• _What is being asked_
Among the lines of the data, copy those that hold "thread".

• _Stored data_
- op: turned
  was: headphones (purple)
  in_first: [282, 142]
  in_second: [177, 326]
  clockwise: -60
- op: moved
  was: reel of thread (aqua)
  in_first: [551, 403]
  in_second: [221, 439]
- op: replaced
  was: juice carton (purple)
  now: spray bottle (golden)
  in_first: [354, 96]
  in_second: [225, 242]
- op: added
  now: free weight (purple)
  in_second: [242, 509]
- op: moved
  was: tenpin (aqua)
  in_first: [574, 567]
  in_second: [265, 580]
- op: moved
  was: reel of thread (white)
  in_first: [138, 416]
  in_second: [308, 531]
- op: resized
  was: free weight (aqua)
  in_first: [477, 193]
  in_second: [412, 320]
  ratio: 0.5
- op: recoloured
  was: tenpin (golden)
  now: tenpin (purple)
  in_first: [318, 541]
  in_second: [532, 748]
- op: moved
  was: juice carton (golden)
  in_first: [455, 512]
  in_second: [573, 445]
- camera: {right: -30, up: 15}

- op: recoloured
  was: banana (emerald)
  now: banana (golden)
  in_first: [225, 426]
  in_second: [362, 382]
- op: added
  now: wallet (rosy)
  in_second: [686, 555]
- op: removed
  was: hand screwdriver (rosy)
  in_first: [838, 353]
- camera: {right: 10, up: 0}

• _Your solution_
  was: reel of thread (aqua)
  was: reel of thread (white)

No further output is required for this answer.